>>

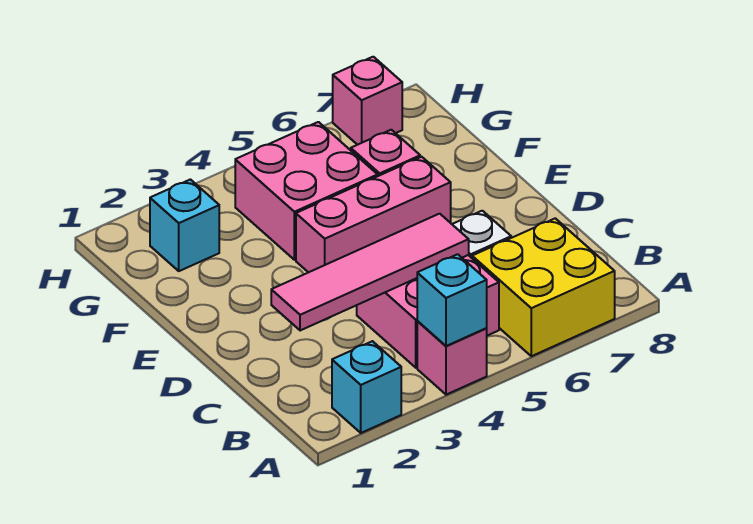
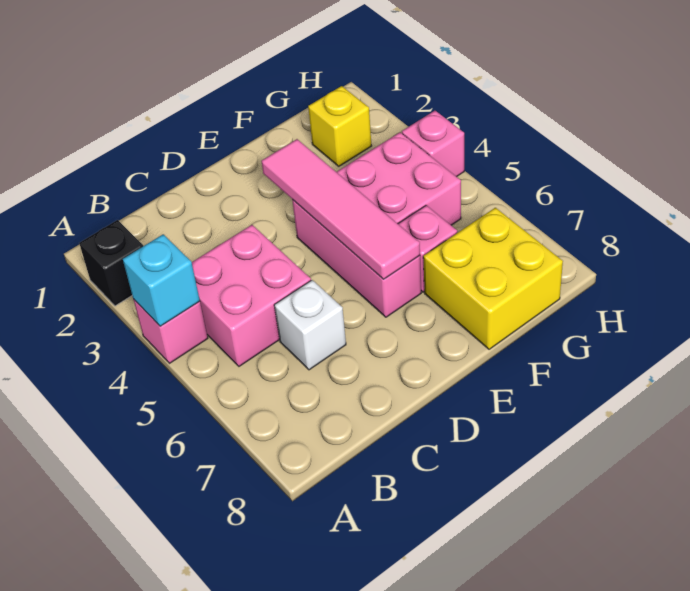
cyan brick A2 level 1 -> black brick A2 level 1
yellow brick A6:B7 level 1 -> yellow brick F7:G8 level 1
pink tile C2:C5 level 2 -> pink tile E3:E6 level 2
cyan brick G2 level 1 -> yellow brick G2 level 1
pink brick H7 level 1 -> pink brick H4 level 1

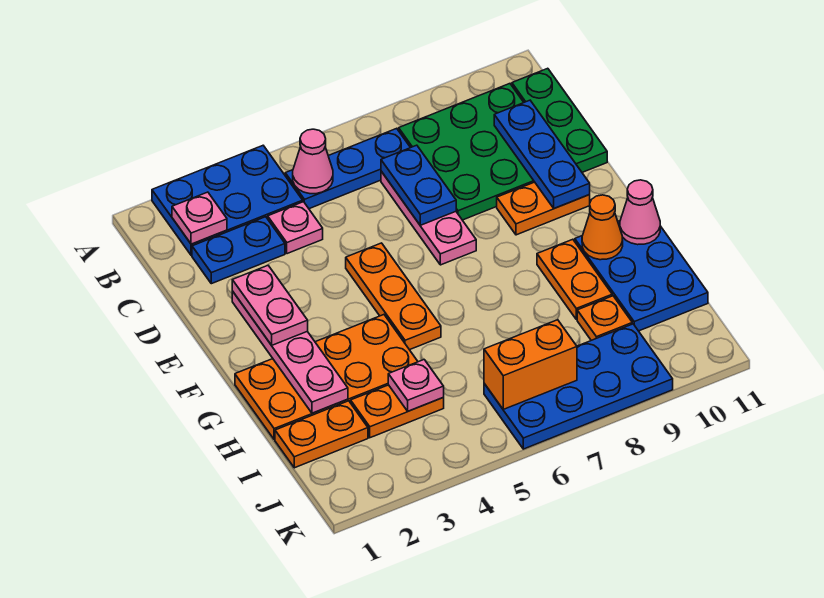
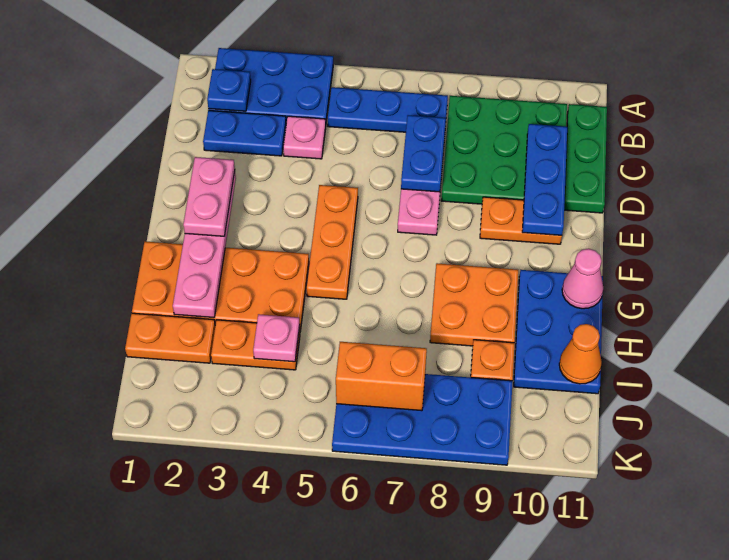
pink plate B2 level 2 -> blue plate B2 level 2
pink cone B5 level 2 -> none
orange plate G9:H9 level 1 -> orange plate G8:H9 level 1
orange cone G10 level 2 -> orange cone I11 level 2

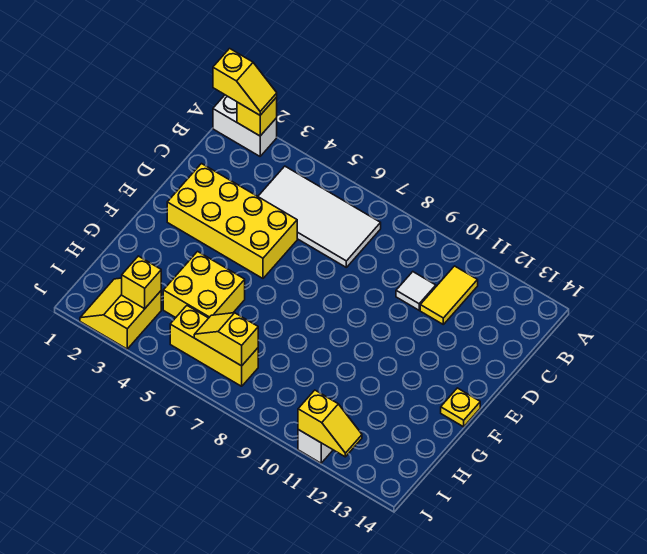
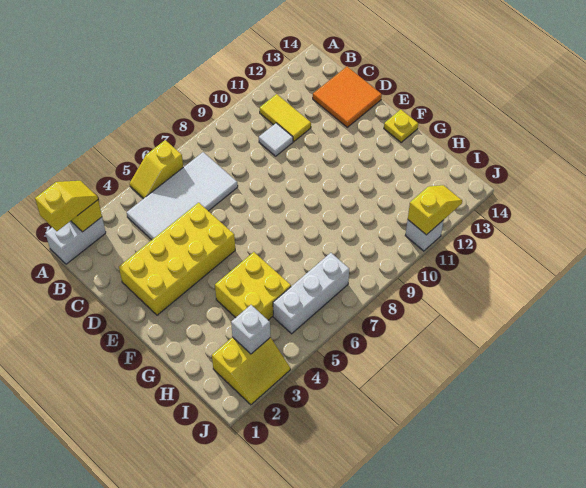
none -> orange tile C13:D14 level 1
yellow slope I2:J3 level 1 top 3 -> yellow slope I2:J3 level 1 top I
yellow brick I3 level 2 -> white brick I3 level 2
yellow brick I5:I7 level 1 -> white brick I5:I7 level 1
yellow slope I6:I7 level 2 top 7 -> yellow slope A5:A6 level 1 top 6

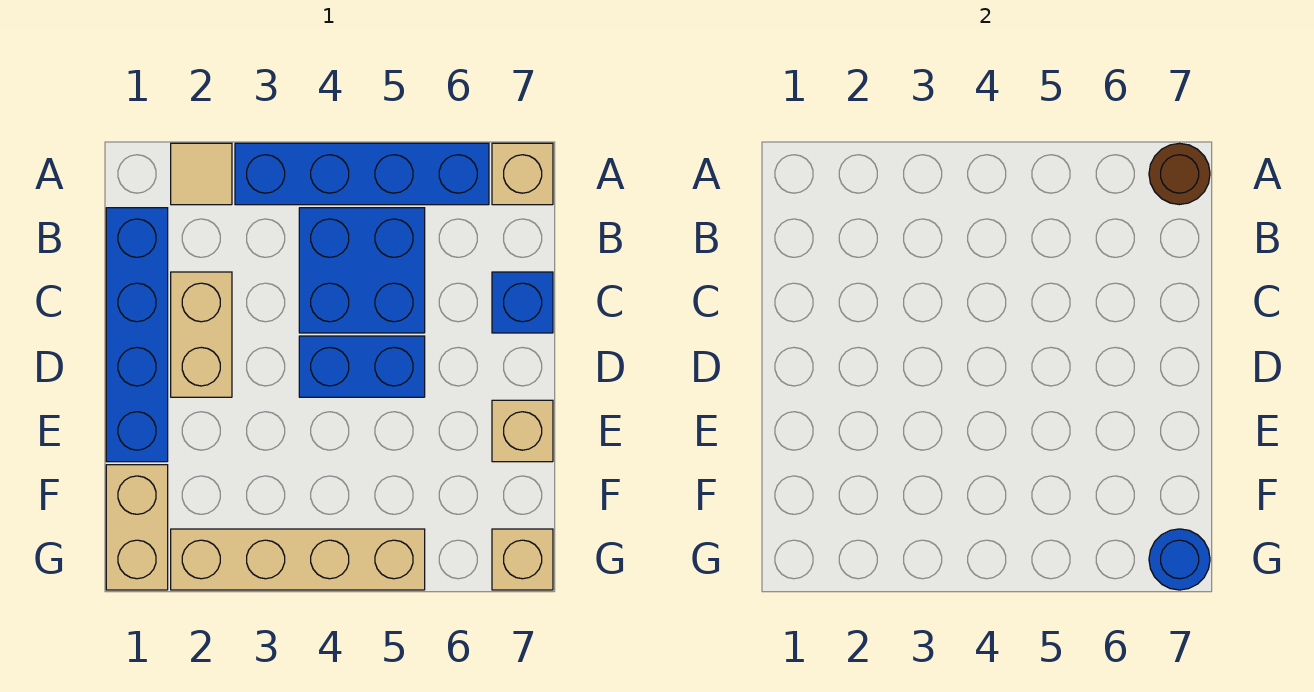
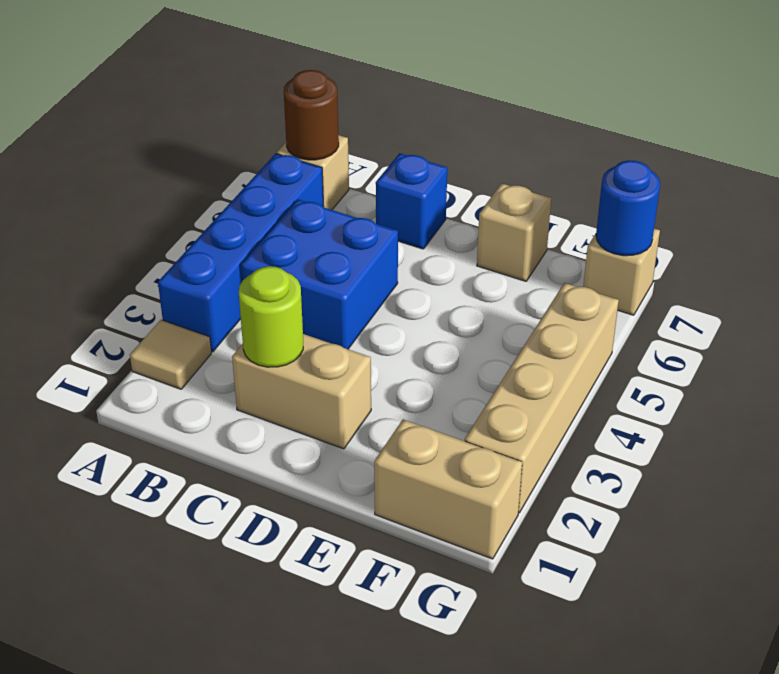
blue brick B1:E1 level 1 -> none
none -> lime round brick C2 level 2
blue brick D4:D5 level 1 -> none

<<

◆ Required action
Start at the line that contains "pink brick H7" and retype every line through the end of the entries above, both ends included. Exclude all pictures.

◆ Result of the task
pink brick H7 level 1 -> pink brick H4 level 1

pink plate B2 level 2 -> blue plate B2 level 2
pink cone B5 level 2 -> none
orange plate G9:H9 level 1 -> orange plate G8:H9 level 1
orange cone G10 level 2 -> orange cone I11 level 2

none -> orange tile C13:D14 level 1
yellow slope I2:J3 level 1 top 3 -> yellow slope I2:J3 level 1 top I
yellow brick I3 level 2 -> white brick I3 level 2
yellow brick I5:I7 level 1 -> white brick I5:I7 level 1
yellow slope I6:I7 level 2 top 7 -> yellow slope A5:A6 level 1 top 6

blue brick B1:E1 level 1 -> none
none -> lime round brick C2 level 2
blue brick D4:D5 level 1 -> none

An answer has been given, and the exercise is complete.